> [Task description]
Pick every line from the data below that contains the string "pyramid" and copy it.

> [Available data]
════════════════
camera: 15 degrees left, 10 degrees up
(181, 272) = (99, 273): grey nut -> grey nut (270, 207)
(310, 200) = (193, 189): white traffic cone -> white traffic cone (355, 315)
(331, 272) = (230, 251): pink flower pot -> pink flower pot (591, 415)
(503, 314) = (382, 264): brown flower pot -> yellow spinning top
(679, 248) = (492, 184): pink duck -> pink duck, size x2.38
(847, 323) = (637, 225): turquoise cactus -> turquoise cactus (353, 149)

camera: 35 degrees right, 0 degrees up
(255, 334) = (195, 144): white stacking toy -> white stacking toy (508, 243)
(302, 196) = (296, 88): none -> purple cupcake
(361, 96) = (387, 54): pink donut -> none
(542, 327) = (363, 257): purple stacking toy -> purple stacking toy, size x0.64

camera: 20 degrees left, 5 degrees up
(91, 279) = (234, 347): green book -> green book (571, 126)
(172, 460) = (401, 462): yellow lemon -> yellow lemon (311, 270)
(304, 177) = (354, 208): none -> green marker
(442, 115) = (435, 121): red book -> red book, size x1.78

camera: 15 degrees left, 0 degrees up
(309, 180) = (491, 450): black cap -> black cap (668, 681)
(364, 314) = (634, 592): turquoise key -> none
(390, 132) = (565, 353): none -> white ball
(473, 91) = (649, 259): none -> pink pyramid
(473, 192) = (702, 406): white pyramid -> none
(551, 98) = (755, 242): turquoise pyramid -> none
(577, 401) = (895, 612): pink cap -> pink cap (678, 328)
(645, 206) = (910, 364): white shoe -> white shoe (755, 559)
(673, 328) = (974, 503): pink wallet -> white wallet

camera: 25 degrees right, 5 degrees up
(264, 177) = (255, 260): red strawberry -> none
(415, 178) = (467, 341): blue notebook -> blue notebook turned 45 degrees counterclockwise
════════════════
> [Exercise result]
(473, 91) = (649, 259): none -> pink pyramid
(473, 192) = (702, 406): white pyramid -> none
(551, 98) = (755, 242): turquoise pyramid -> none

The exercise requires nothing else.